Your assignment: Copy out all the lines of the data that hold the word "tile".

[[ Entries provided open ]]

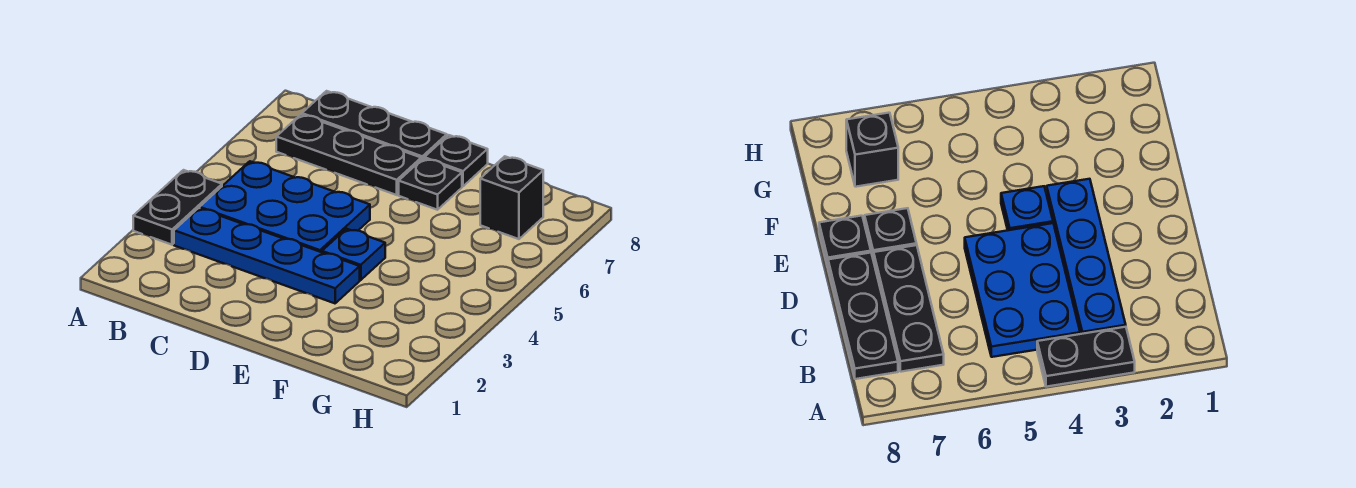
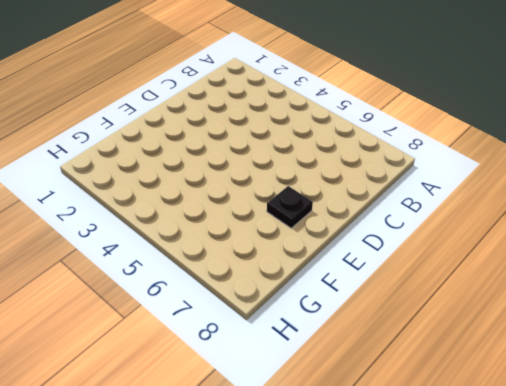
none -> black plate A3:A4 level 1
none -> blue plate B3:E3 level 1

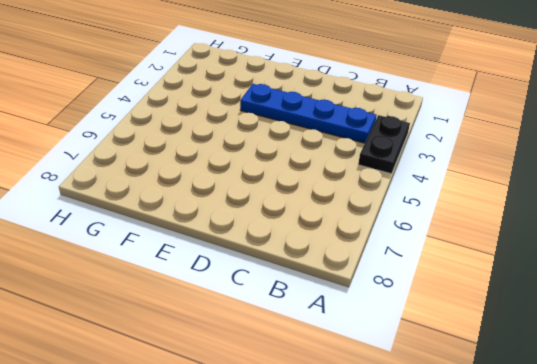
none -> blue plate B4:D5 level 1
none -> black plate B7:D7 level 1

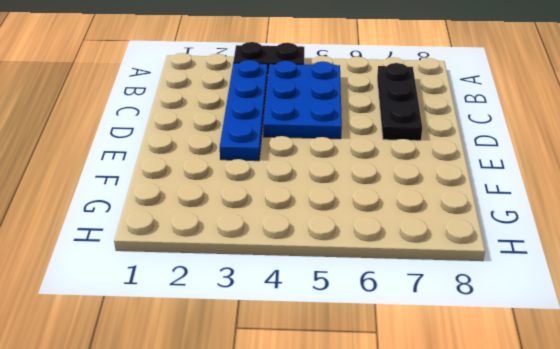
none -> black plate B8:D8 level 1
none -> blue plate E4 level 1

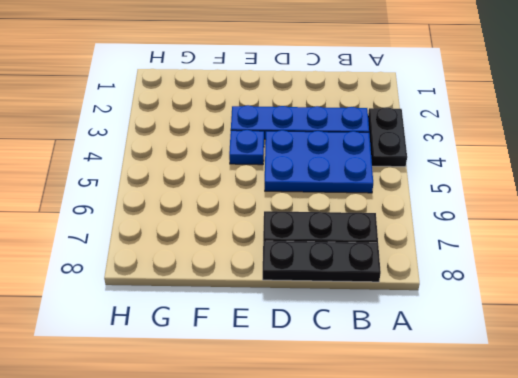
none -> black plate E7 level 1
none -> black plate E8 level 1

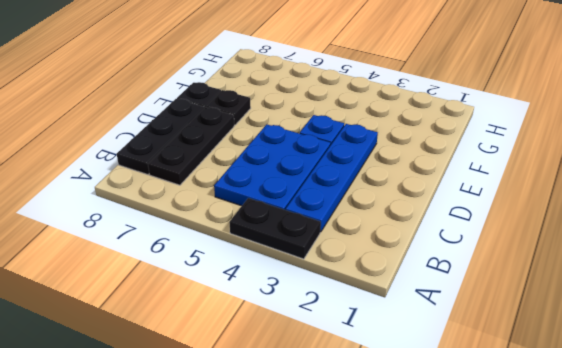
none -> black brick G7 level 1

[[ Entries provided closed ]]
[[ Entries provided open ]]

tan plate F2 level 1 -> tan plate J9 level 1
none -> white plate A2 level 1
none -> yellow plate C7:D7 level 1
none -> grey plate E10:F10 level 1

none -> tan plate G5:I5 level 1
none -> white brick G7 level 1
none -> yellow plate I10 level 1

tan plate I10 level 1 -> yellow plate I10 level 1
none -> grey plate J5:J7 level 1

[[ Entries provided closed ]]
[[ Entries provided open ]]

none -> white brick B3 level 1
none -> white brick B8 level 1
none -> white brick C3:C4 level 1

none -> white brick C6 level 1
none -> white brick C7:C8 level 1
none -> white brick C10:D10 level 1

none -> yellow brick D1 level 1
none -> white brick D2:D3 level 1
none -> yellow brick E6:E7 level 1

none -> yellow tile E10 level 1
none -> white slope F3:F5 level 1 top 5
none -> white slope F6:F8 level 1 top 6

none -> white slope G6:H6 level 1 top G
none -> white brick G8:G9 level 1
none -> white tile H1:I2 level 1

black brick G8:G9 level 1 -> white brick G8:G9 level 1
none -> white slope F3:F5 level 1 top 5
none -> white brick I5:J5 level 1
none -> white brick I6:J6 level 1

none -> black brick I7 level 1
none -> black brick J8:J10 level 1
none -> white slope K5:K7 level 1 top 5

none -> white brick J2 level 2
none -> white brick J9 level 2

[[ Entries provided closed ]]

Output of the exercise:
none -> yellow tile E10 level 1
none -> white tile H1:I2 level 1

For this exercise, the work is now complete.